§ Problem to solve
Render the lines below as a Markdown table with the columns No. and Line, one numbered row per line, skipping blank lines and leaving the pictures out.

§ Material provided
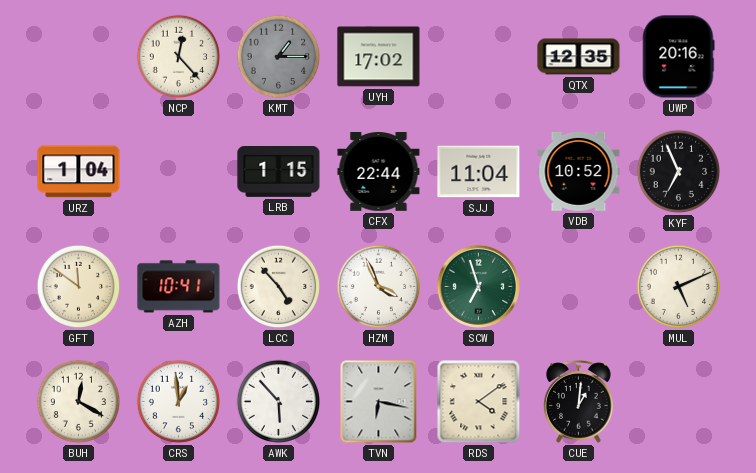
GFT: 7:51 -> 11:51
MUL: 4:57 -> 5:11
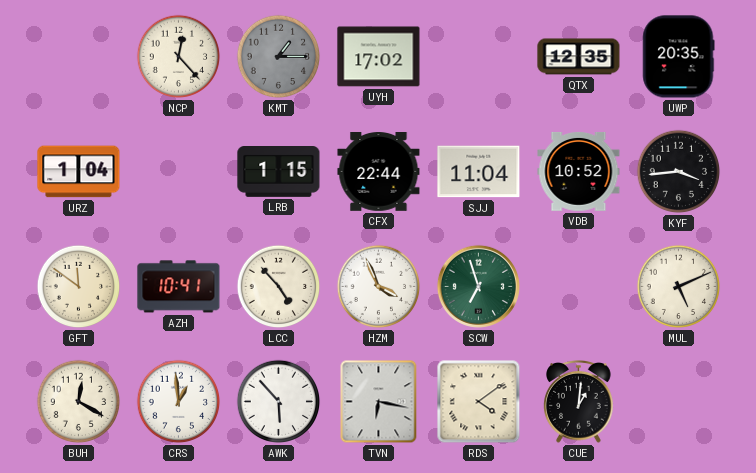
UWP: 20:16 -> 20:35
KYF: 6:56 -> 3:44
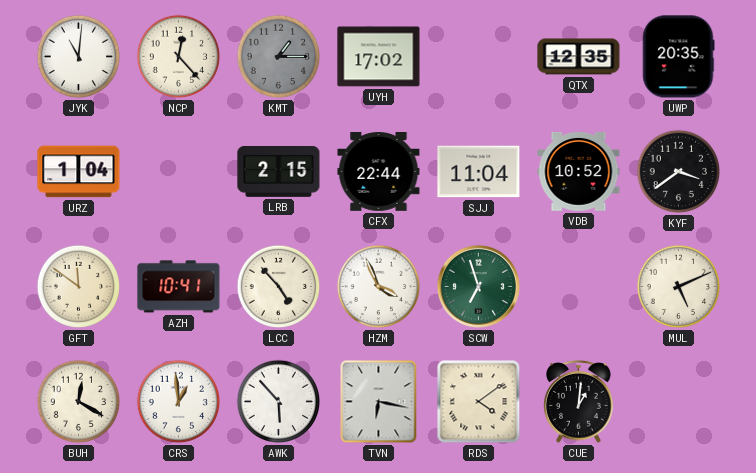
JYK: none -> 11:01
LRB: 1:15 -> 2:15
KYF: 3:44 -> 3:39
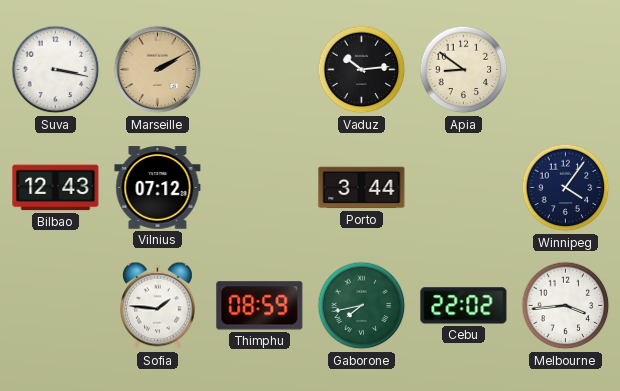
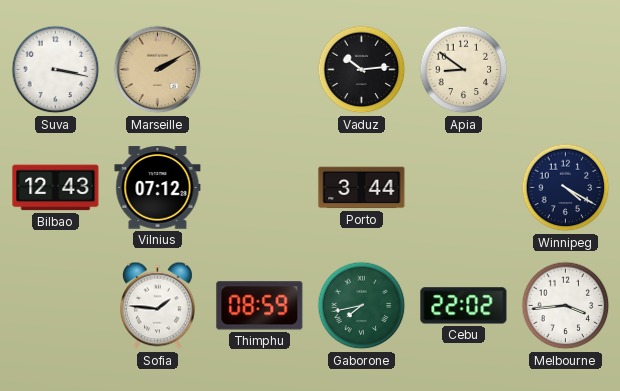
Winnipeg: 4:06 -> 4:20
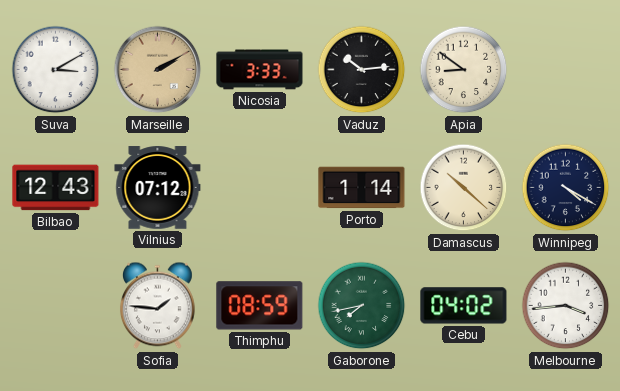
Suva: 3:17 -> 3:10
Nicosia: none -> 3:33
Porto: 3:44 -> 1:14
Damascus: none -> 10:22
Cebu: 22:02 -> 04:02
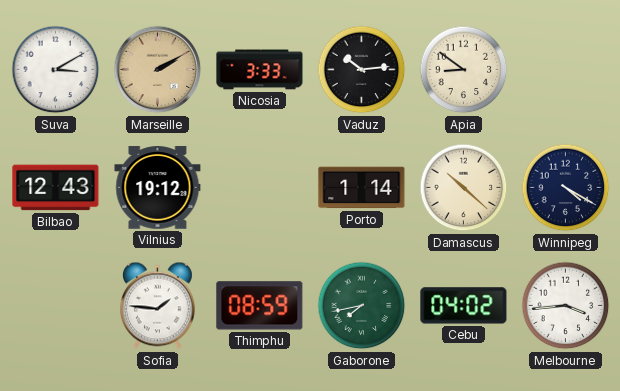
Vilnius: 07:12 -> 19:12
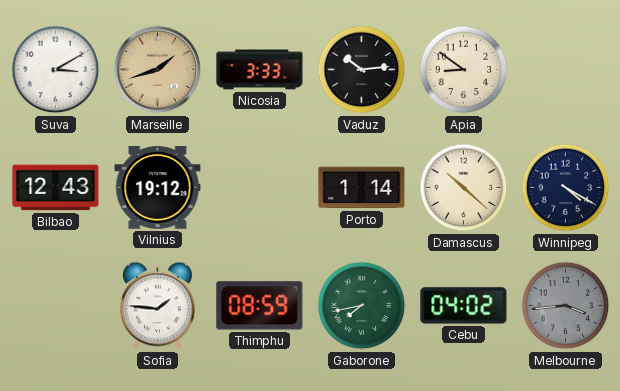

§ Exercise answer
| No. | Line |
|---|---|
| 1 | GFT: 7:51 -> 11:51 |
| 2 | MUL: 4:57 -> 5:11 |
| 3 | UWP: 20:16 -> 20:35 |
| 4 | KYF: 6:56 -> 3:44 |
| 5 | JYK: none -> 11:01 |
| 6 | LRB: 1:15 -> 2:15 |
| 7 | KYF: 3:44 -> 3:39 |
| 8 | Winnipeg: 4:06 -> 4:20 |
| 9 | Suva: 3:17 -> 3:10 |
| 10 | Nicosia: none -> 3:33 |
| 11 | Porto: 3:44 -> 1:14 |
| 12 | Damascus: none -> 10:22 |
| 13 | Cebu: 22:02 -> 04:02 |
| 14 | Vilnius: 07:12 -> 19:12 |